— EXERCISE BRIEF —
Return the lines beginning at the one that contains "orange L-shape: moved 4 px left, 11 px up" and running to the end of the records, exactly and with nothing else. Omit pictures.

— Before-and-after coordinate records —
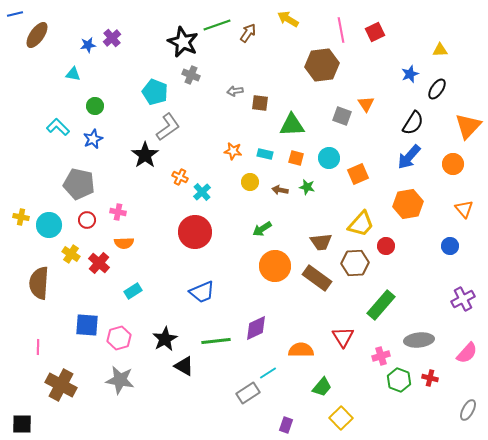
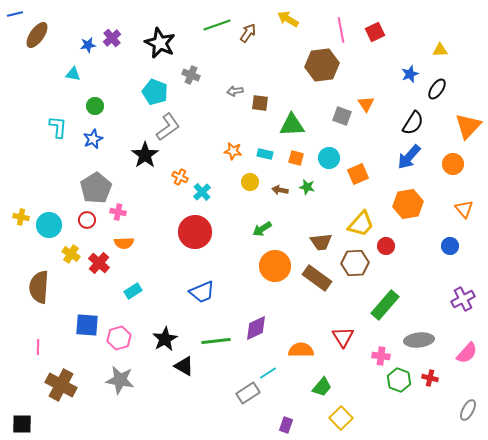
black star at (183, 42): moved 23 px left, 1 px down
cyan L-shape at (58, 127): rotated 50 degrees clockwise
gray pentagon at (79, 184): moved 17 px right, 4 px down; rotated 28 degrees clockwise
brown semicircle at (39, 283): moved 4 px down
green rectangle at (381, 305): moved 4 px right
pink cross at (381, 356): rotated 24 degrees clockwise
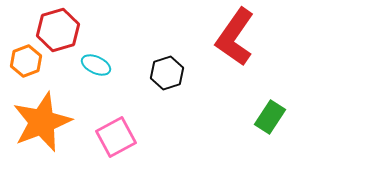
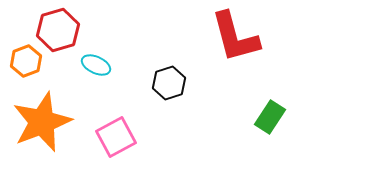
red L-shape: rotated 50 degrees counterclockwise
black hexagon: moved 2 px right, 10 px down
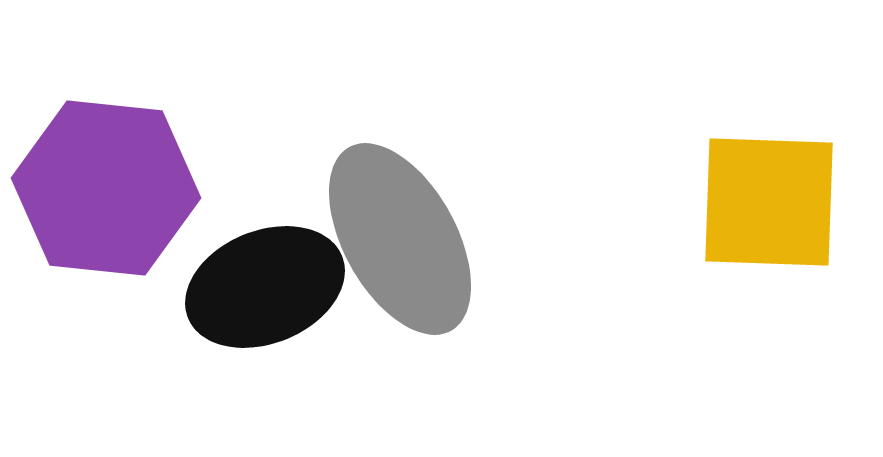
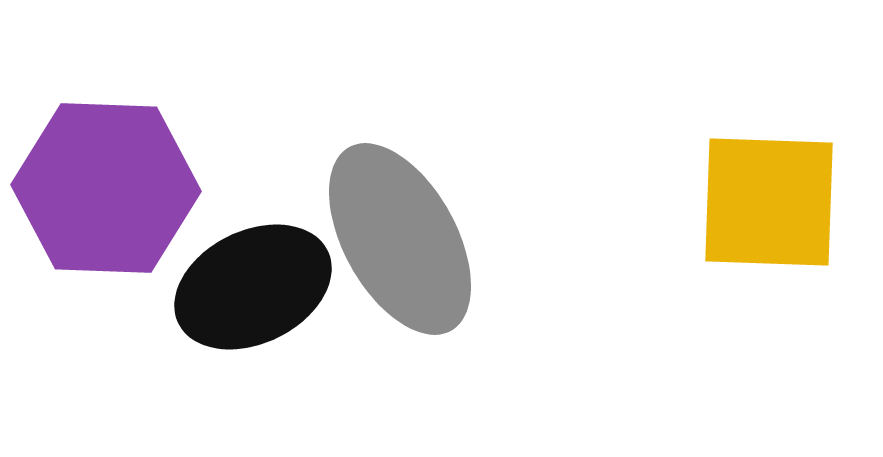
purple hexagon: rotated 4 degrees counterclockwise
black ellipse: moved 12 px left; rotated 4 degrees counterclockwise
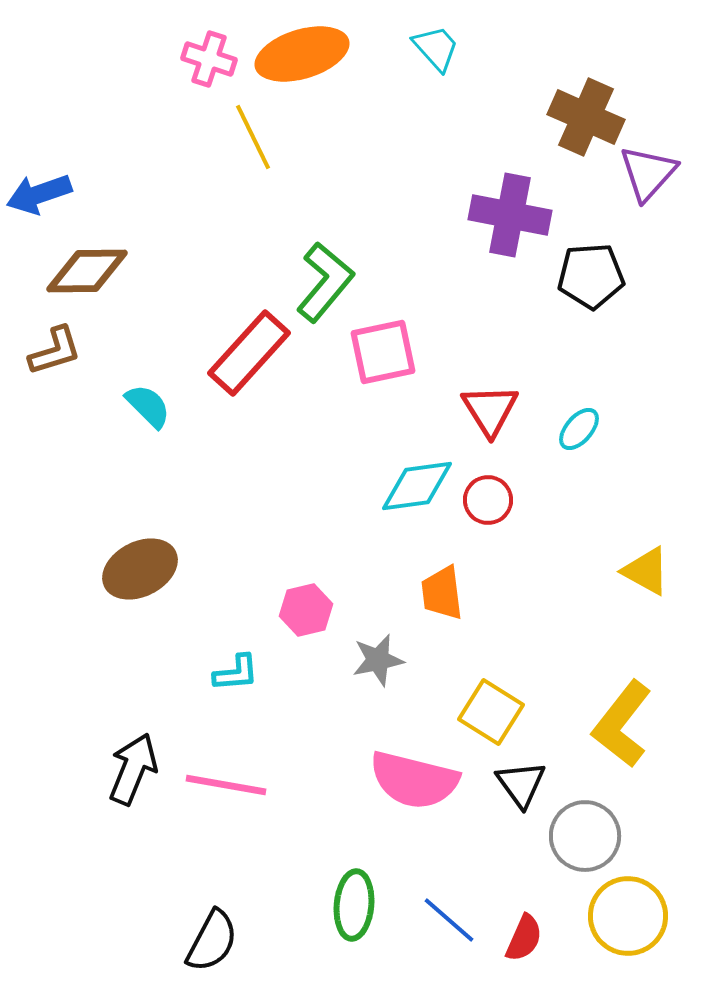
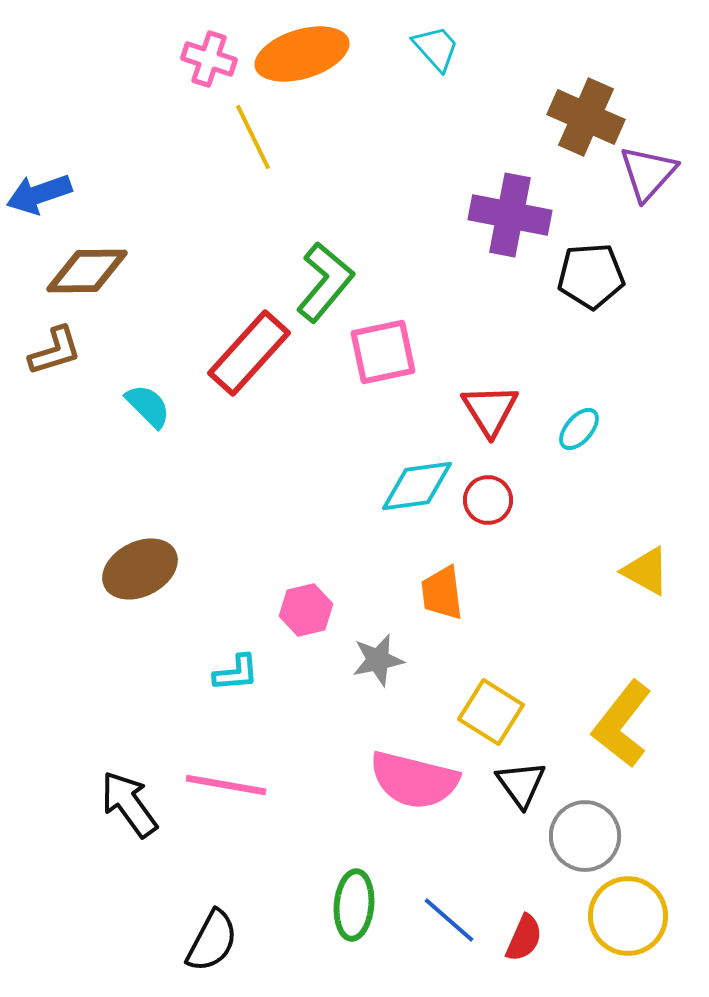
black arrow: moved 4 px left, 35 px down; rotated 58 degrees counterclockwise
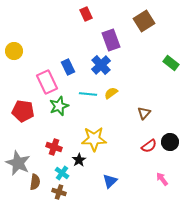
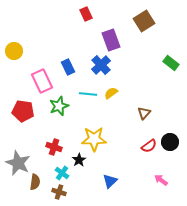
pink rectangle: moved 5 px left, 1 px up
pink arrow: moved 1 px left, 1 px down; rotated 16 degrees counterclockwise
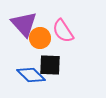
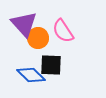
orange circle: moved 2 px left
black square: moved 1 px right
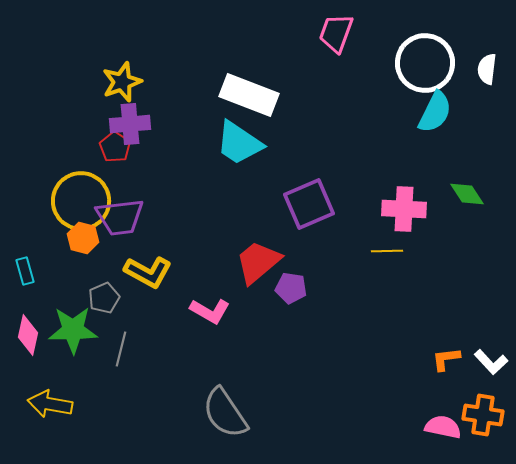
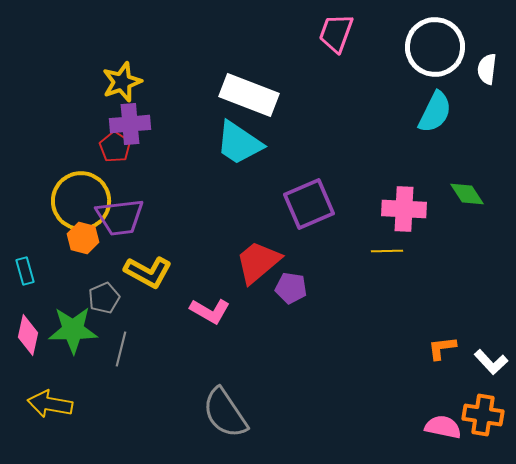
white circle: moved 10 px right, 16 px up
orange L-shape: moved 4 px left, 11 px up
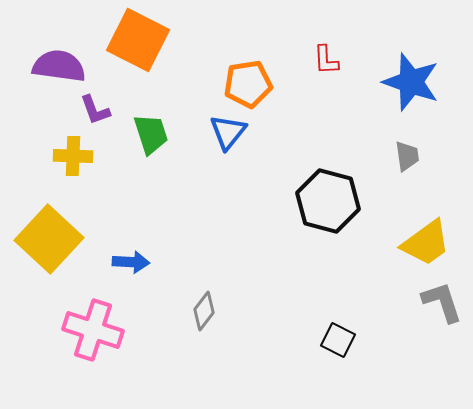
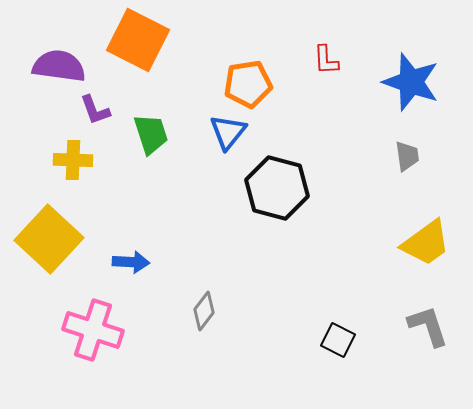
yellow cross: moved 4 px down
black hexagon: moved 51 px left, 13 px up
gray L-shape: moved 14 px left, 24 px down
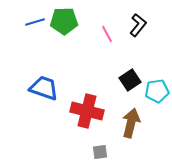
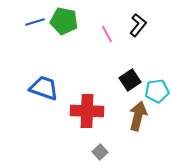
green pentagon: rotated 12 degrees clockwise
red cross: rotated 12 degrees counterclockwise
brown arrow: moved 7 px right, 7 px up
gray square: rotated 35 degrees counterclockwise
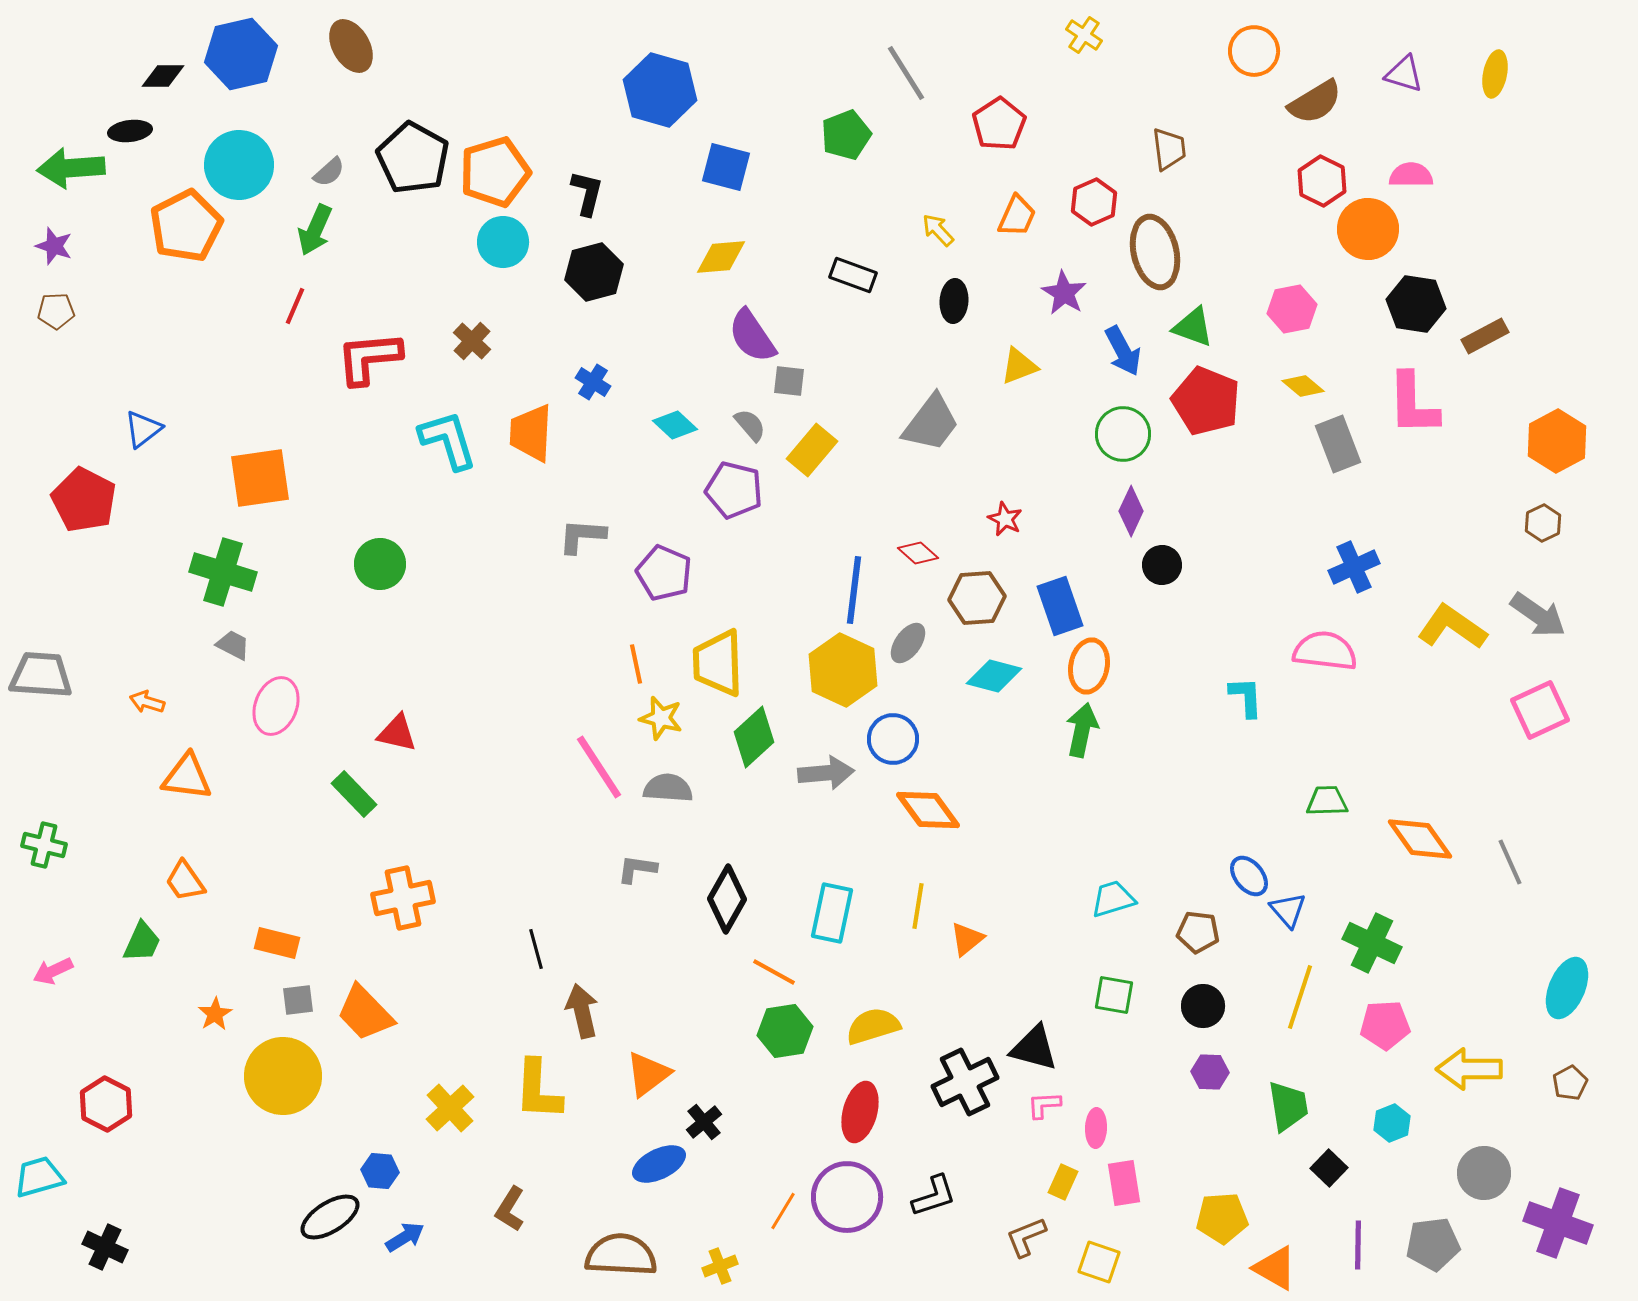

— ANSWER TO THIS EXERCISE —
orange L-shape: moved 4 px left, 11 px up
yellow cross: moved 4 px down
black hexagon: moved 51 px left, 13 px up
gray L-shape: moved 14 px left, 24 px down
green pentagon: rotated 12 degrees clockwise
red cross: rotated 12 degrees counterclockwise
brown arrow: moved 7 px right, 7 px up
gray square: rotated 35 degrees counterclockwise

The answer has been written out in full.